TASK DETAILS
Nothing in the records should differ when they are repeated. Restate them word for word.
-- DATASET EXTRACT follows --
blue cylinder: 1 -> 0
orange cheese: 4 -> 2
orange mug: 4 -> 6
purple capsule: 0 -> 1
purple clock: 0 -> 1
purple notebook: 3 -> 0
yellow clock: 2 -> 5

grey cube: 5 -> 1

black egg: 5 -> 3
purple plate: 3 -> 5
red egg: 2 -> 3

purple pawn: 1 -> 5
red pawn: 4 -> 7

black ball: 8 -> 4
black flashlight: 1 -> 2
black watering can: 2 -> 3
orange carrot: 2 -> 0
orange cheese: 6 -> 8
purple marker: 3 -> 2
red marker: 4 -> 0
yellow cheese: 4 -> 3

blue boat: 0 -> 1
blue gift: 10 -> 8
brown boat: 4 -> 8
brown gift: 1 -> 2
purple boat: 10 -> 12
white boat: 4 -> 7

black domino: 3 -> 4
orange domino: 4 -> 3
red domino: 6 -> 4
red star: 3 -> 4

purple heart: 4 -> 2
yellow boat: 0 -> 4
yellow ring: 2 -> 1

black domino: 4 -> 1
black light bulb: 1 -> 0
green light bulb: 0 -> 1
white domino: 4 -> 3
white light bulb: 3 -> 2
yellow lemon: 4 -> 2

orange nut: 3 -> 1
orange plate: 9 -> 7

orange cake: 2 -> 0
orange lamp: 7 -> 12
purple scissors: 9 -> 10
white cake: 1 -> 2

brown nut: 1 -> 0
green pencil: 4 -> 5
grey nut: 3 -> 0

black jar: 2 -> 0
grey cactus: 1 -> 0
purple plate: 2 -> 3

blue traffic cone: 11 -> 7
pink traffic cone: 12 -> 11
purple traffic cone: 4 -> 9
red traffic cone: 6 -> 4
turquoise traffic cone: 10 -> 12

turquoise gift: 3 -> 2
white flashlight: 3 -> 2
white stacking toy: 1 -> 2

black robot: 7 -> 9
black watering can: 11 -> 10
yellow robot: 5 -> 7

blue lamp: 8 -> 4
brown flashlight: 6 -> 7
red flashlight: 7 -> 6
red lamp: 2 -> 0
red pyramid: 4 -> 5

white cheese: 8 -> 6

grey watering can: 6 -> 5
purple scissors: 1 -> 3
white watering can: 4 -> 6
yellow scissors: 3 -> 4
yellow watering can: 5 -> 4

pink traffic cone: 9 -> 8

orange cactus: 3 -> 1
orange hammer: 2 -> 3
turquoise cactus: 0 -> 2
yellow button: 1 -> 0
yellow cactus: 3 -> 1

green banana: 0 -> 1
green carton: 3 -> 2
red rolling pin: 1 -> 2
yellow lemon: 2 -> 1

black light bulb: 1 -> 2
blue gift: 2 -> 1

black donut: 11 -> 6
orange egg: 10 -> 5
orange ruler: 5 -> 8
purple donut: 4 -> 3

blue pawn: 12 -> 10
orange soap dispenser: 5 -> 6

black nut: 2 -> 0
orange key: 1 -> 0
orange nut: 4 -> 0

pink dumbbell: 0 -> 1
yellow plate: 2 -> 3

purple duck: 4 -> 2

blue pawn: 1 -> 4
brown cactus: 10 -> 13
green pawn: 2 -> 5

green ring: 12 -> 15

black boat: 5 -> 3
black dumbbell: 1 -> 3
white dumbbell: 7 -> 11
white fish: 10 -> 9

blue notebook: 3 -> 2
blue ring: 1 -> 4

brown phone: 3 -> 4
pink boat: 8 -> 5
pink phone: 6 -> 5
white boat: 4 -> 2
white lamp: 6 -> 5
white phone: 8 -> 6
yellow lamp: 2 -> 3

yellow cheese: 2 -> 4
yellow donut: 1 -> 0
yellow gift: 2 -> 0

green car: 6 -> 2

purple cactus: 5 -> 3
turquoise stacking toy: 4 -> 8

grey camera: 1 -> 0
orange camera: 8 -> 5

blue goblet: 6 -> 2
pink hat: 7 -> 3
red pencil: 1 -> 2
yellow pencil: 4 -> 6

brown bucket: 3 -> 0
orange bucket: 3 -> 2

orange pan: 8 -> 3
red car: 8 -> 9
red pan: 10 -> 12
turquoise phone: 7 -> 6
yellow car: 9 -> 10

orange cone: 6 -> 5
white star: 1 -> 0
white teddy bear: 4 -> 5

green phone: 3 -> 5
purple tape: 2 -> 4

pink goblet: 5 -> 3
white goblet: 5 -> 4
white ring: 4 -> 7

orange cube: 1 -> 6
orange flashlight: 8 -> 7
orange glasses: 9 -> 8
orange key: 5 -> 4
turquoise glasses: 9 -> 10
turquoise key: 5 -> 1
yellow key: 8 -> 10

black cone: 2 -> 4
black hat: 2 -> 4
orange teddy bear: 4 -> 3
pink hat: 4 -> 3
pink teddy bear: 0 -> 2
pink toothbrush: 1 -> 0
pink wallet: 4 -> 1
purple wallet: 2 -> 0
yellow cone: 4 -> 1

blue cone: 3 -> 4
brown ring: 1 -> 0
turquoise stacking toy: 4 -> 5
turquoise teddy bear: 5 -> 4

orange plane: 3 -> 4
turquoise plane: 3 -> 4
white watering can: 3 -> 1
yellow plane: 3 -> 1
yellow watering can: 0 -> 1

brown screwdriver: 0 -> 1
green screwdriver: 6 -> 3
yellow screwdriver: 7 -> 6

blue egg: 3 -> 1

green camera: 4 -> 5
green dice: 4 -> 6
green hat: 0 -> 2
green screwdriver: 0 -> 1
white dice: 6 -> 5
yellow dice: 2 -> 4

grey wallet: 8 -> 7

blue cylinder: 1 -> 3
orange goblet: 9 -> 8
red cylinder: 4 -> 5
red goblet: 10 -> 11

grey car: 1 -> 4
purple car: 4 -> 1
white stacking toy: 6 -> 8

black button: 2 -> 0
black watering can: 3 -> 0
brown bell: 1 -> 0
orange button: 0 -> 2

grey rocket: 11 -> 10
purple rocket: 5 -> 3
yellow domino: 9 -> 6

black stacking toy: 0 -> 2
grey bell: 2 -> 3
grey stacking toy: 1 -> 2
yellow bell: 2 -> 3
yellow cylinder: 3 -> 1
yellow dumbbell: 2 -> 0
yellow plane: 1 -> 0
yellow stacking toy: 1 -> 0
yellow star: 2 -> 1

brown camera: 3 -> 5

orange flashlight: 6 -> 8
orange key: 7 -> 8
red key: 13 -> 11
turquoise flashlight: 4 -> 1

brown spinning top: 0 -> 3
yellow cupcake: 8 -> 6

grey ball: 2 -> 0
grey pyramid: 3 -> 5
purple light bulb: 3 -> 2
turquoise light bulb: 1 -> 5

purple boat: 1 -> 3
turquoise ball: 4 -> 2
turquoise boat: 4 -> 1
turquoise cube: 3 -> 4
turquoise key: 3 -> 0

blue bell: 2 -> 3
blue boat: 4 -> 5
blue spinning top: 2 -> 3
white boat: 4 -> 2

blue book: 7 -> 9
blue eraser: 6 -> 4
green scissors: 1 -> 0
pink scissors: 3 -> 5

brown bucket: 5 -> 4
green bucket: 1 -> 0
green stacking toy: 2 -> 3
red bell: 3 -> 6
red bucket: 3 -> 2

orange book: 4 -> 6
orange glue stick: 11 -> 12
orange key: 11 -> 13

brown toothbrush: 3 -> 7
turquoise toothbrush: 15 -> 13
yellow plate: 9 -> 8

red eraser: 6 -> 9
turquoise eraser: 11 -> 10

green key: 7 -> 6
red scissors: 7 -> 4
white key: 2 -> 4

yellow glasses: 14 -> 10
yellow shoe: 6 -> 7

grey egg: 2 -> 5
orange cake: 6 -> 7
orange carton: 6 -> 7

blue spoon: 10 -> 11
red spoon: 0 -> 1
-- DATASET EXTRACT concluded --
TASK ANSWER
blue cylinder: 1 -> 0
orange cheese: 4 -> 2
orange mug: 4 -> 6
purple capsule: 0 -> 1
purple clock: 0 -> 1
purple notebook: 3 -> 0
yellow clock: 2 -> 5

grey cube: 5 -> 1

black egg: 5 -> 3
purple plate: 3 -> 5
red egg: 2 -> 3

purple pawn: 1 -> 5
red pawn: 4 -> 7

black ball: 8 -> 4
black flashlight: 1 -> 2
black watering can: 2 -> 3
orange carrot: 2 -> 0
orange cheese: 6 -> 8
purple marker: 3 -> 2
red marker: 4 -> 0
yellow cheese: 4 -> 3

blue boat: 0 -> 1
blue gift: 10 -> 8
brown boat: 4 -> 8
brown gift: 1 -> 2
purple boat: 10 -> 12
white boat: 4 -> 7

black domino: 3 -> 4
orange domino: 4 -> 3
red domino: 6 -> 4
red star: 3 -> 4

purple heart: 4 -> 2
yellow boat: 0 -> 4
yellow ring: 2 -> 1

black domino: 4 -> 1
black light bulb: 1 -> 0
green light bulb: 0 -> 1
white domino: 4 -> 3
white light bulb: 3 -> 2
yellow lemon: 4 -> 2

orange nut: 3 -> 1
orange plate: 9 -> 7

orange cake: 2 -> 0
orange lamp: 7 -> 12
purple scissors: 9 -> 10
white cake: 1 -> 2

brown nut: 1 -> 0
green pencil: 4 -> 5
grey nut: 3 -> 0

black jar: 2 -> 0
grey cactus: 1 -> 0
purple plate: 2 -> 3

blue traffic cone: 11 -> 7
pink traffic cone: 12 -> 11
purple traffic cone: 4 -> 9
red traffic cone: 6 -> 4
turquoise traffic cone: 10 -> 12

turquoise gift: 3 -> 2
white flashlight: 3 -> 2
white stacking toy: 1 -> 2

black robot: 7 -> 9
black watering can: 11 -> 10
yellow robot: 5 -> 7

blue lamp: 8 -> 4
brown flashlight: 6 -> 7
red flashlight: 7 -> 6
red lamp: 2 -> 0
red pyramid: 4 -> 5

white cheese: 8 -> 6

grey watering can: 6 -> 5
purple scissors: 1 -> 3
white watering can: 4 -> 6
yellow scissors: 3 -> 4
yellow watering can: 5 -> 4

pink traffic cone: 9 -> 8

orange cactus: 3 -> 1
orange hammer: 2 -> 3
turquoise cactus: 0 -> 2
yellow button: 1 -> 0
yellow cactus: 3 -> 1

green banana: 0 -> 1
green carton: 3 -> 2
red rolling pin: 1 -> 2
yellow lemon: 2 -> 1

black light bulb: 1 -> 2
blue gift: 2 -> 1

black donut: 11 -> 6
orange egg: 10 -> 5
orange ruler: 5 -> 8
purple donut: 4 -> 3

blue pawn: 12 -> 10
orange soap dispenser: 5 -> 6

black nut: 2 -> 0
orange key: 1 -> 0
orange nut: 4 -> 0

pink dumbbell: 0 -> 1
yellow plate: 2 -> 3

purple duck: 4 -> 2

blue pawn: 1 -> 4
brown cactus: 10 -> 13
green pawn: 2 -> 5

green ring: 12 -> 15

black boat: 5 -> 3
black dumbbell: 1 -> 3
white dumbbell: 7 -> 11
white fish: 10 -> 9

blue notebook: 3 -> 2
blue ring: 1 -> 4

brown phone: 3 -> 4
pink boat: 8 -> 5
pink phone: 6 -> 5
white boat: 4 -> 2
white lamp: 6 -> 5
white phone: 8 -> 6
yellow lamp: 2 -> 3

yellow cheese: 2 -> 4
yellow donut: 1 -> 0
yellow gift: 2 -> 0

green car: 6 -> 2

purple cactus: 5 -> 3
turquoise stacking toy: 4 -> 8

grey camera: 1 -> 0
orange camera: 8 -> 5

blue goblet: 6 -> 2
pink hat: 7 -> 3
red pencil: 1 -> 2
yellow pencil: 4 -> 6

brown bucket: 3 -> 0
orange bucket: 3 -> 2

orange pan: 8 -> 3
red car: 8 -> 9
red pan: 10 -> 12
turquoise phone: 7 -> 6
yellow car: 9 -> 10

orange cone: 6 -> 5
white star: 1 -> 0
white teddy bear: 4 -> 5

green phone: 3 -> 5
purple tape: 2 -> 4

pink goblet: 5 -> 3
white goblet: 5 -> 4
white ring: 4 -> 7

orange cube: 1 -> 6
orange flashlight: 8 -> 7
orange glasses: 9 -> 8
orange key: 5 -> 4
turquoise glasses: 9 -> 10
turquoise key: 5 -> 1
yellow key: 8 -> 10

black cone: 2 -> 4
black hat: 2 -> 4
orange teddy bear: 4 -> 3
pink hat: 4 -> 3
pink teddy bear: 0 -> 2
pink toothbrush: 1 -> 0
pink wallet: 4 -> 1
purple wallet: 2 -> 0
yellow cone: 4 -> 1

blue cone: 3 -> 4
brown ring: 1 -> 0
turquoise stacking toy: 4 -> 5
turquoise teddy bear: 5 -> 4

orange plane: 3 -> 4
turquoise plane: 3 -> 4
white watering can: 3 -> 1
yellow plane: 3 -> 1
yellow watering can: 0 -> 1

brown screwdriver: 0 -> 1
green screwdriver: 6 -> 3
yellow screwdriver: 7 -> 6

blue egg: 3 -> 1

green camera: 4 -> 5
green dice: 4 -> 6
green hat: 0 -> 2
green screwdriver: 0 -> 1
white dice: 6 -> 5
yellow dice: 2 -> 4

grey wallet: 8 -> 7

blue cylinder: 1 -> 3
orange goblet: 9 -> 8
red cylinder: 4 -> 5
red goblet: 10 -> 11

grey car: 1 -> 4
purple car: 4 -> 1
white stacking toy: 6 -> 8

black button: 2 -> 0
black watering can: 3 -> 0
brown bell: 1 -> 0
orange button: 0 -> 2

grey rocket: 11 -> 10
purple rocket: 5 -> 3
yellow domino: 9 -> 6

black stacking toy: 0 -> 2
grey bell: 2 -> 3
grey stacking toy: 1 -> 2
yellow bell: 2 -> 3
yellow cylinder: 3 -> 1
yellow dumbbell: 2 -> 0
yellow plane: 1 -> 0
yellow stacking toy: 1 -> 0
yellow star: 2 -> 1

brown camera: 3 -> 5

orange flashlight: 6 -> 8
orange key: 7 -> 8
red key: 13 -> 11
turquoise flashlight: 4 -> 1

brown spinning top: 0 -> 3
yellow cupcake: 8 -> 6

grey ball: 2 -> 0
grey pyramid: 3 -> 5
purple light bulb: 3 -> 2
turquoise light bulb: 1 -> 5

purple boat: 1 -> 3
turquoise ball: 4 -> 2
turquoise boat: 4 -> 1
turquoise cube: 3 -> 4
turquoise key: 3 -> 0

blue bell: 2 -> 3
blue boat: 4 -> 5
blue spinning top: 2 -> 3
white boat: 4 -> 2

blue book: 7 -> 9
blue eraser: 6 -> 4
green scissors: 1 -> 0
pink scissors: 3 -> 5

brown bucket: 5 -> 4
green bucket: 1 -> 0
green stacking toy: 2 -> 3
red bell: 3 -> 6
red bucket: 3 -> 2

orange book: 4 -> 6
orange glue stick: 11 -> 12
orange key: 11 -> 13

brown toothbrush: 3 -> 7
turquoise toothbrush: 15 -> 13
yellow plate: 9 -> 8

red eraser: 6 -> 9
turquoise eraser: 11 -> 10

green key: 7 -> 6
red scissors: 7 -> 4
white key: 2 -> 4

yellow glasses: 14 -> 10
yellow shoe: 6 -> 7

grey egg: 2 -> 5
orange cake: 6 -> 7
orange carton: 6 -> 7

blue spoon: 10 -> 11
red spoon: 0 -> 1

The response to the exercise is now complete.